YOUR GOAL> From the first line to the last, set down the data exactly as given.
*** Begin section ***
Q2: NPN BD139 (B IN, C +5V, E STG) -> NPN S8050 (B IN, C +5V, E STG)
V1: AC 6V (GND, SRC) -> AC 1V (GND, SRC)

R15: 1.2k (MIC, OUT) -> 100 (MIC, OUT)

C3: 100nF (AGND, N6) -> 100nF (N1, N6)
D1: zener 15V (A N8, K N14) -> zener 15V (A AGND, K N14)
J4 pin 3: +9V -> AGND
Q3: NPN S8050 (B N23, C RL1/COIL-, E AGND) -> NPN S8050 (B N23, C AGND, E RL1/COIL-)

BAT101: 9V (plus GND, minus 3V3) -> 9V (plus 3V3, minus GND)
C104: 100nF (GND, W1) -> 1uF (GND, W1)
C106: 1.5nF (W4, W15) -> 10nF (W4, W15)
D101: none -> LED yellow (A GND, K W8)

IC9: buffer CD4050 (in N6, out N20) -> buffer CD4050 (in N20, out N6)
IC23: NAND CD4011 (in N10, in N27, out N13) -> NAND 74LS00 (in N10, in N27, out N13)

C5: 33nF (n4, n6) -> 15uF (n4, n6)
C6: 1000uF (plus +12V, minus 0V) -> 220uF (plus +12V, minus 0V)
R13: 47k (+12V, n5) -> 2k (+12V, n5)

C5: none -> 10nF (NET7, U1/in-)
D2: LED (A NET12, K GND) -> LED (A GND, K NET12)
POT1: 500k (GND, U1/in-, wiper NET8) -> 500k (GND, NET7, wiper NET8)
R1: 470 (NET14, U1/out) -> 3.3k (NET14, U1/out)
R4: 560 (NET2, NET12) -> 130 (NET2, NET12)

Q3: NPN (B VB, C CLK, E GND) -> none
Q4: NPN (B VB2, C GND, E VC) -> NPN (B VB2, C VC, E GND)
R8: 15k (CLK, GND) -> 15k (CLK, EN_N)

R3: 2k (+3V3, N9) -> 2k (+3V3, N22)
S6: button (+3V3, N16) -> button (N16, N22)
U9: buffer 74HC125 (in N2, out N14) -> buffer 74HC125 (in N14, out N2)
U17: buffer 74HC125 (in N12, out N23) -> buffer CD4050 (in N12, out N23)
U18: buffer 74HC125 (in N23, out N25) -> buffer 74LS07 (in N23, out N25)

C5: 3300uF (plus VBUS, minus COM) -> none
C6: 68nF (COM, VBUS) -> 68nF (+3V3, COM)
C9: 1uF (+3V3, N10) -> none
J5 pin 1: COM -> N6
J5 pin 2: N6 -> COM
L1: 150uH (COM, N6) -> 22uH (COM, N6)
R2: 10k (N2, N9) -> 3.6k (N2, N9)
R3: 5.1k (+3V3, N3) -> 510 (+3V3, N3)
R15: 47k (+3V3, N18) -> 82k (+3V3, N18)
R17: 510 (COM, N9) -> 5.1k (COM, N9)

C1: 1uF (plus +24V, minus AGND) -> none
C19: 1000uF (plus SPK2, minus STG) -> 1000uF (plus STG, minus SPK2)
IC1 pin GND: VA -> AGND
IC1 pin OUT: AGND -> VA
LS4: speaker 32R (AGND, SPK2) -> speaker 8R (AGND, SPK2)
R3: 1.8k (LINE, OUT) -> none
*** End section ***
RESPONSE AREA>
Q2: NPN BD139 (B IN, C +5V, E STG) -> NPN S8050 (B IN, C +5V, E STG)
V1: AC 6V (GND, SRC) -> AC 1V (GND, SRC)

R15: 1.2k (MIC, OUT) -> 100 (MIC, OUT)

C3: 100nF (AGND, N6) -> 100nF (N1, N6)
D1: zener 15V (A N8, K N14) -> zener 15V (A AGND, K N14)
J4 pin 3: +9V -> AGND
Q3: NPN S8050 (B N23, C RL1/COIL-, E AGND) -> NPN S8050 (B N23, C AGND, E RL1/COIL-)

BAT101: 9V (plus GND, minus 3V3) -> 9V (plus 3V3, minus GND)
C104: 100nF (GND, W1) -> 1uF (GND, W1)
C106: 1.5nF (W4, W15) -> 10nF (W4, W15)
D101: none -> LED yellow (A GND, K W8)

IC9: buffer CD4050 (in N6, out N20) -> buffer CD4050 (in N20, out N6)
IC23: NAND CD4011 (in N10, in N27, out N13) -> NAND 74LS00 (in N10, in N27, out N13)

C5: 33nF (n4, n6) -> 15uF (n4, n6)
C6: 1000uF (plus +12V, minus 0V) -> 220uF (plus +12V, minus 0V)
R13: 47k (+12V, n5) -> 2k (+12V, n5)

C5: none -> 10nF (NET7, U1/in-)
D2: LED (A NET12, K GND) -> LED (A GND, K NET12)
POT1: 500k (GND, U1/in-, wiper NET8) -> 500k (GND, NET7, wiper NET8)
R1: 470 (NET14, U1/out) -> 3.3k (NET14, U1/out)
R4: 560 (NET2, NET12) -> 130 (NET2, NET12)

Q3: NPN (B VB, C CLK, E GND) -> none
Q4: NPN (B VB2, C GND, E VC) -> NPN (B VB2, C VC, E GND)
R8: 15k (CLK, GND) -> 15k (CLK, EN_N)

R3: 2k (+3V3, N9) -> 2k (+3V3, N22)
S6: button (+3V3, N16) -> button (N16, N22)
U9: buffer 74HC125 (in N2, out N14) -> buffer 74HC125 (in N14, out N2)
U17: buffer 74HC125 (in N12, out N23) -> buffer CD4050 (in N12, out N23)
U18: buffer 74HC125 (in N23, out N25) -> buffer 74LS07 (in N23, out N25)

C5: 3300uF (plus VBUS, minus COM) -> none
C6: 68nF (COM, VBUS) -> 68nF (+3V3, COM)
C9: 1uF (+3V3, N10) -> none
J5 pin 1: COM -> N6
J5 pin 2: N6 -> COM
L1: 150uH (COM, N6) -> 22uH (COM, N6)
R2: 10k (N2, N9) -> 3.6k (N2, N9)
R3: 5.1k (+3V3, N3) -> 510 (+3V3, N3)
R15: 47k (+3V3, N18) -> 82k (+3V3, N18)
R17: 510 (COM, N9) -> 5.1k (COM, N9)

C1: 1uF (plus +24V, minus AGND) -> none
C19: 1000uF (plus SPK2, minus STG) -> 1000uF (plus STG, minus SPK2)
IC1 pin GND: VA -> AGND
IC1 pin OUT: AGND -> VA
LS4: speaker 32R (AGND, SPK2) -> speaker 8R (AGND, SPK2)
R3: 1.8k (LINE, OUT) -> none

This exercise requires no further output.